WHAT THE TASK ASKS: The required output is the lines below from the line containing "D1: LED yellow" to the line containing "U1: LM741 -> LM358", inclusive, retyped exactly. No other lines belong in it.

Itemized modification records
┌──
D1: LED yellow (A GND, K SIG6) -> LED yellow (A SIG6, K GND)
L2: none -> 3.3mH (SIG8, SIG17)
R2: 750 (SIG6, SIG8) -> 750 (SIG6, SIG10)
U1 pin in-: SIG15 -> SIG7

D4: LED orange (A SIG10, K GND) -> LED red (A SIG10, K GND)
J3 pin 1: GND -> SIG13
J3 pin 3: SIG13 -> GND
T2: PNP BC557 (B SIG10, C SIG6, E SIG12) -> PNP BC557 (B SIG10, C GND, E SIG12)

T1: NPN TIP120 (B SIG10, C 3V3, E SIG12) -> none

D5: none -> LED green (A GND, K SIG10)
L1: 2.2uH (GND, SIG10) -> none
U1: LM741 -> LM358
└──
┌──
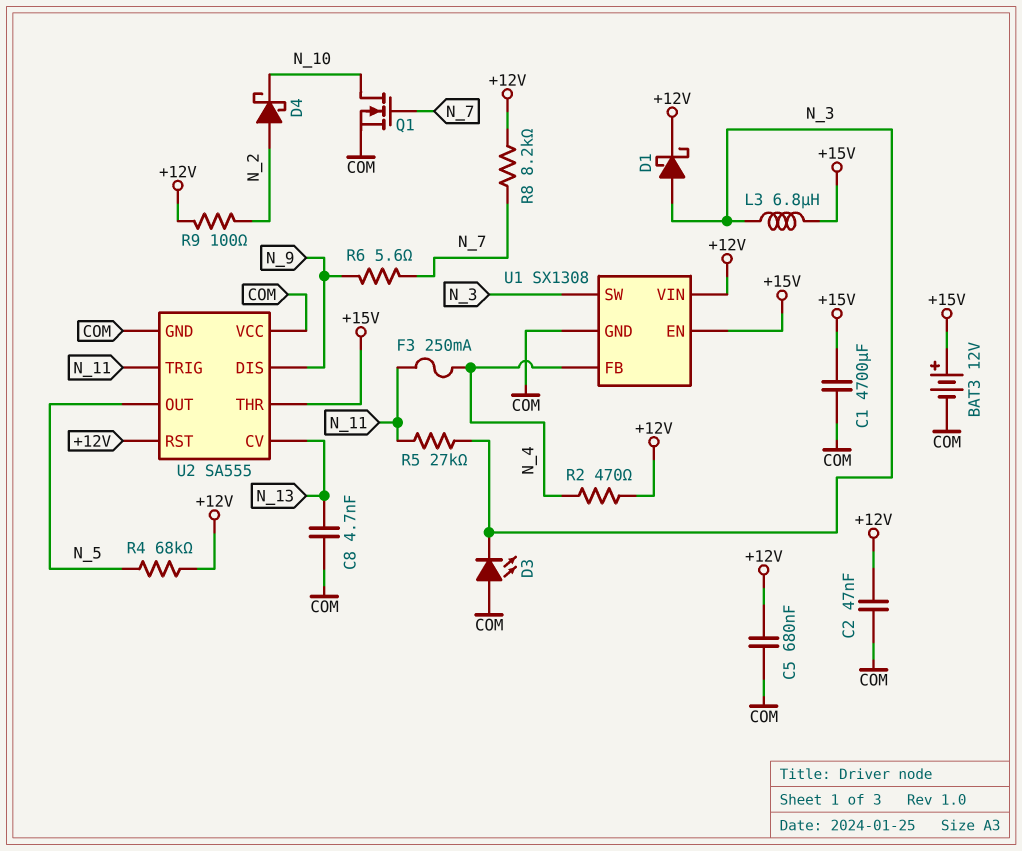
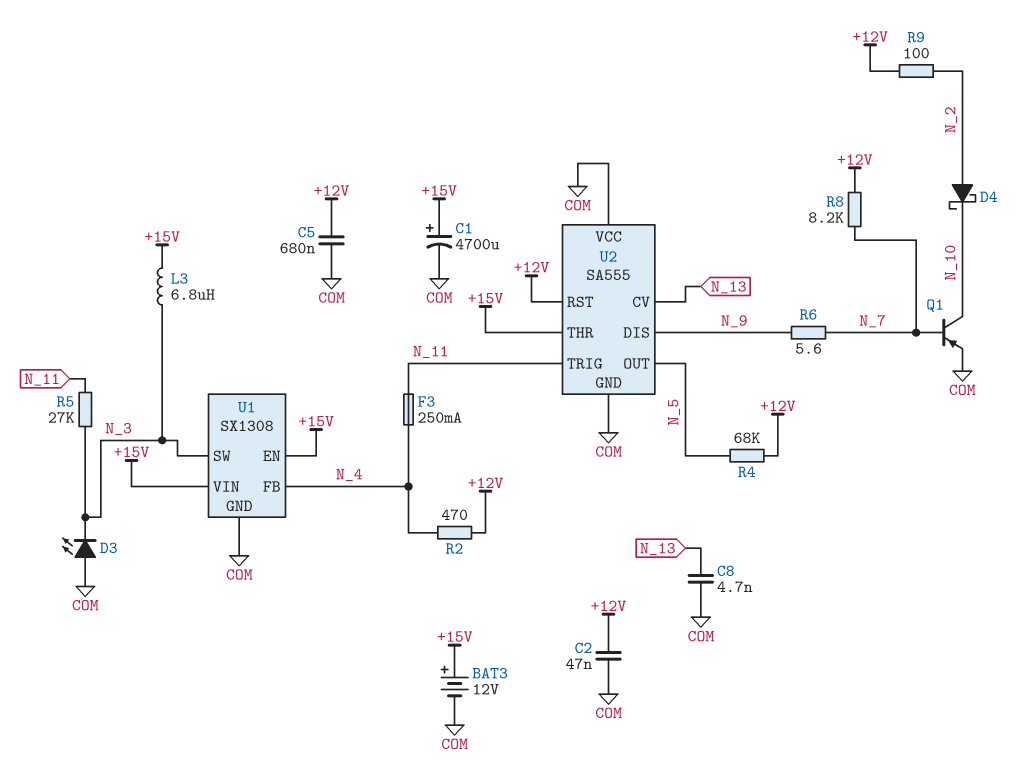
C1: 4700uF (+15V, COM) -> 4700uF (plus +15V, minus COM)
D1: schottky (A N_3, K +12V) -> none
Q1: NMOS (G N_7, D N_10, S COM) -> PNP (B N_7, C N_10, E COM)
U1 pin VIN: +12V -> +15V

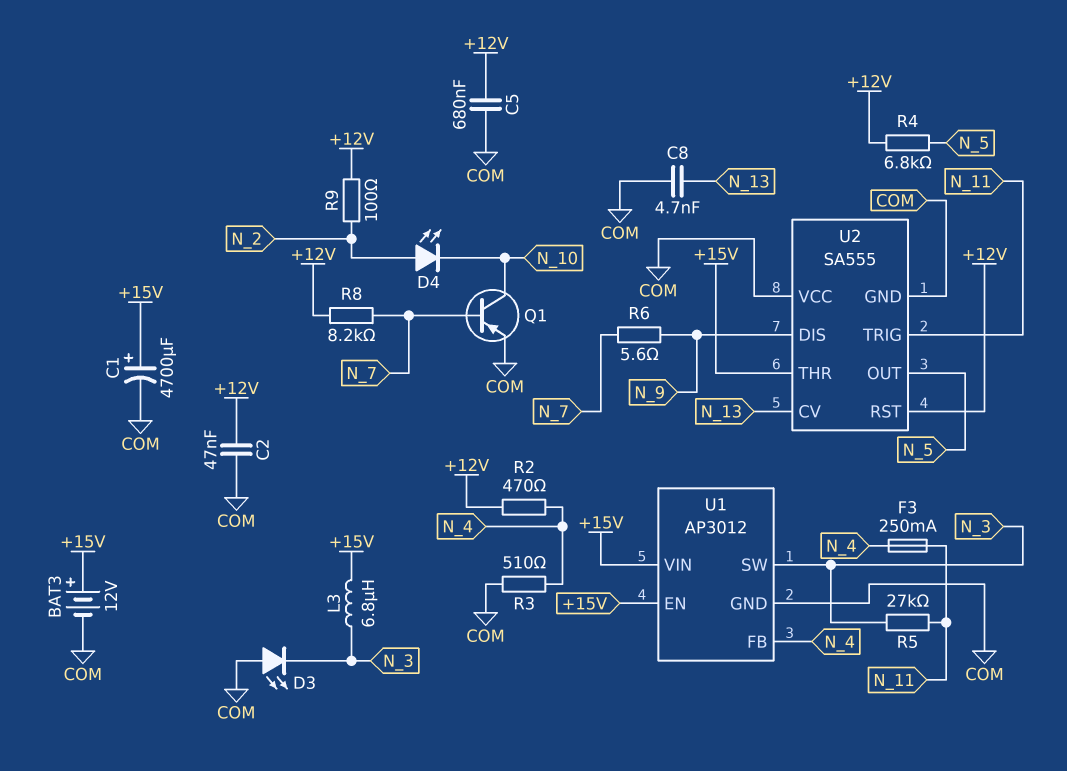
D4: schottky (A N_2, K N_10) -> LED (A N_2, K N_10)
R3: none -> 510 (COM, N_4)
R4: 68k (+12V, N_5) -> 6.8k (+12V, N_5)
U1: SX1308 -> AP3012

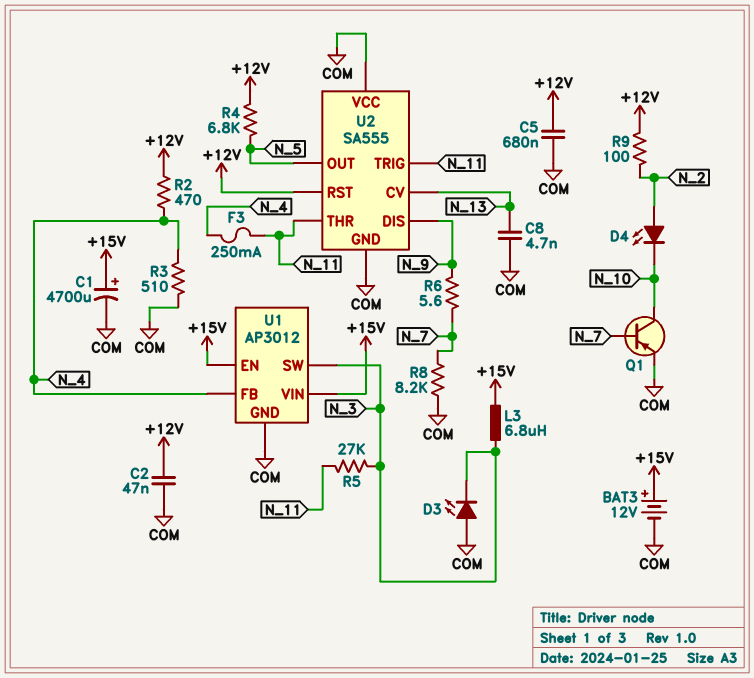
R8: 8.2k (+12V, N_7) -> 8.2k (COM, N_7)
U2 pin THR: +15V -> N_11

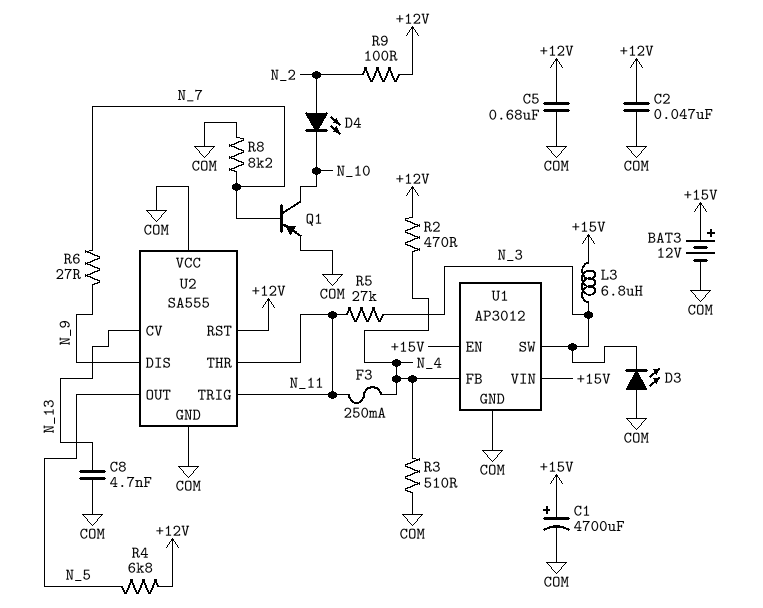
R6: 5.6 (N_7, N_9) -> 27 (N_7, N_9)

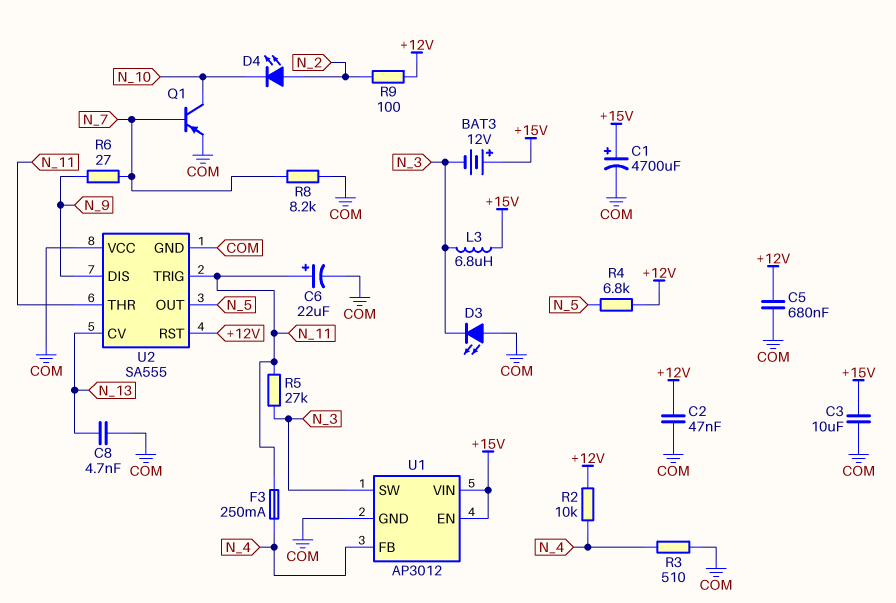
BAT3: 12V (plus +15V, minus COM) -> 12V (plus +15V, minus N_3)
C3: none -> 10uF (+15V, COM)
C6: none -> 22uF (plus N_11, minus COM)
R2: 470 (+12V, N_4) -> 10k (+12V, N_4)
└──
┌──
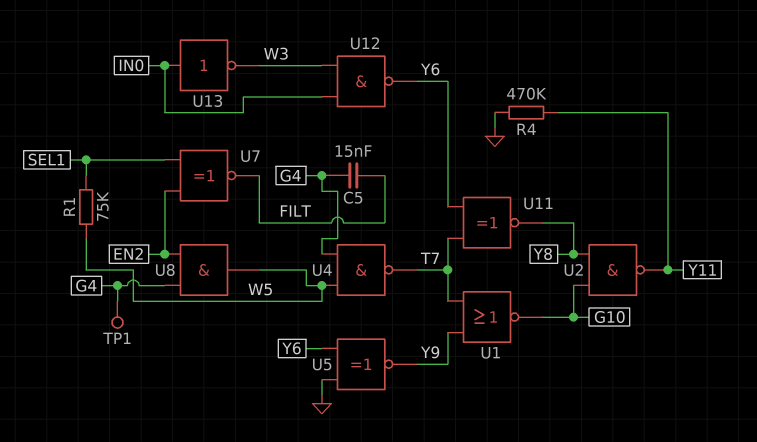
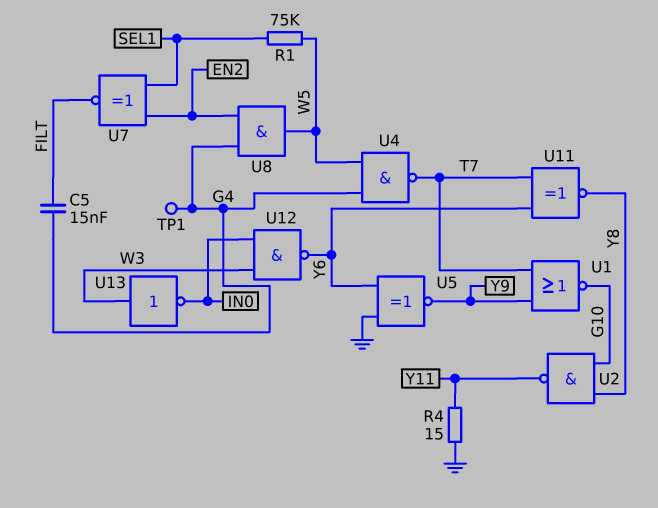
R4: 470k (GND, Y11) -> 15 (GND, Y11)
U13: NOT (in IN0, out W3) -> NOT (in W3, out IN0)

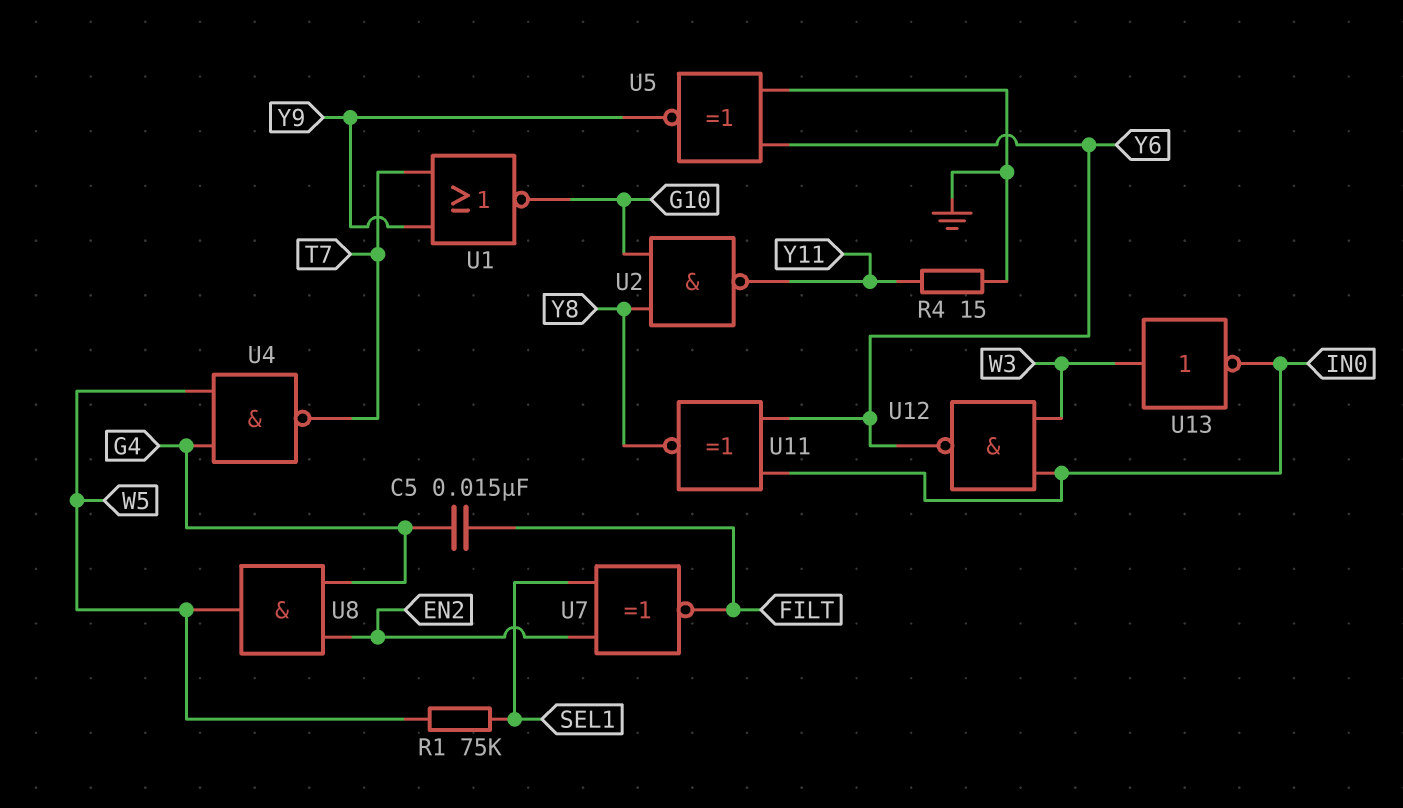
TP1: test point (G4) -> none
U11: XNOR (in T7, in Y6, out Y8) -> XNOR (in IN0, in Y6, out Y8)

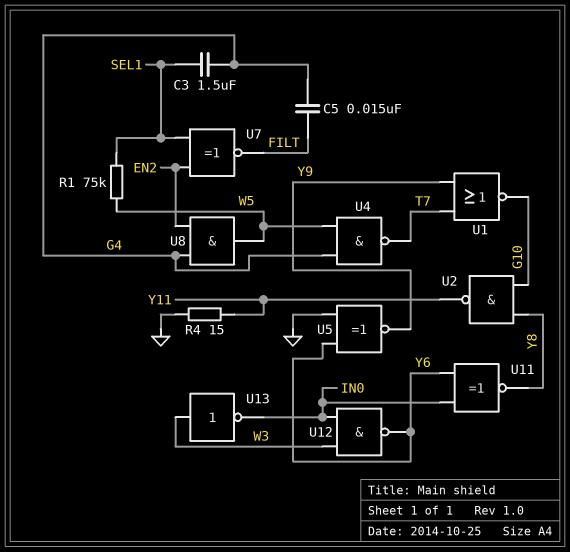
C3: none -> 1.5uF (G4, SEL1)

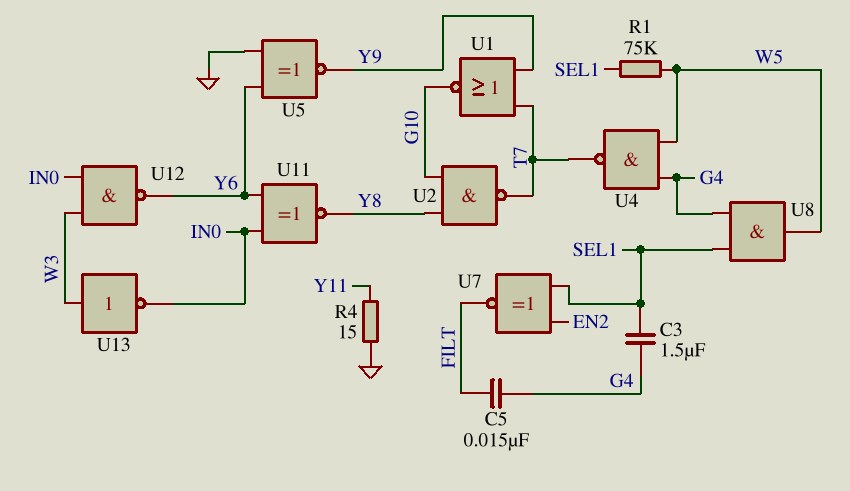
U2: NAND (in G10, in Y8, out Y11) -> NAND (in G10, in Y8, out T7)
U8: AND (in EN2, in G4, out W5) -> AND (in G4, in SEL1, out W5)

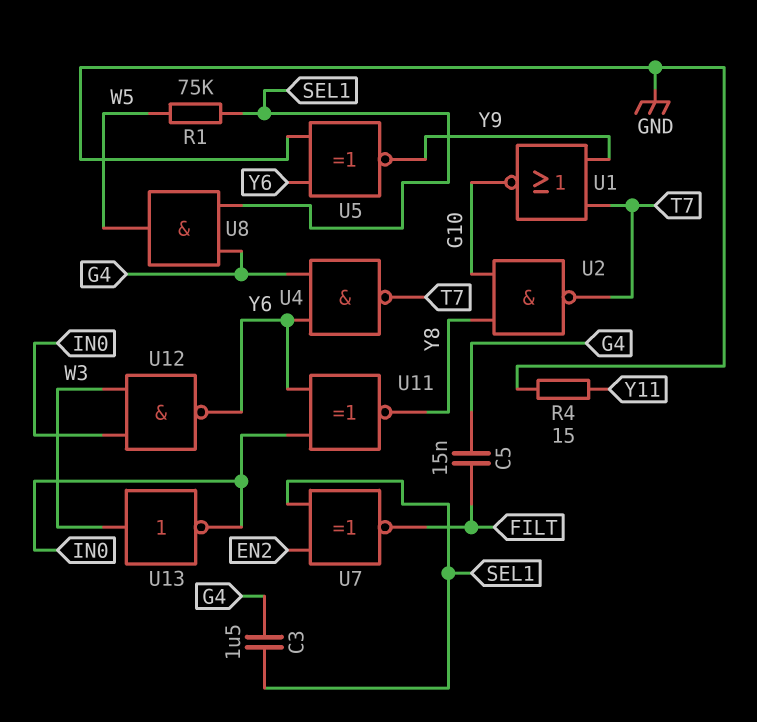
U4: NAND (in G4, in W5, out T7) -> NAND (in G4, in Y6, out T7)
└──
OUTPUT BELOW:
D1: LED yellow (A GND, K SIG6) -> LED yellow (A SIG6, K GND)
L2: none -> 3.3mH (SIG8, SIG17)
R2: 750 (SIG6, SIG8) -> 750 (SIG6, SIG10)
U1 pin in-: SIG15 -> SIG7

D4: LED orange (A SIG10, K GND) -> LED red (A SIG10, K GND)
J3 pin 1: GND -> SIG13
J3 pin 3: SIG13 -> GND
T2: PNP BC557 (B SIG10, C SIG6, E SIG12) -> PNP BC557 (B SIG10, C GND, E SIG12)

T1: NPN TIP120 (B SIG10, C 3V3, E SIG12) -> none

D5: none -> LED green (A GND, K SIG10)
L1: 2.2uH (GND, SIG10) -> none
U1: LM741 -> LM358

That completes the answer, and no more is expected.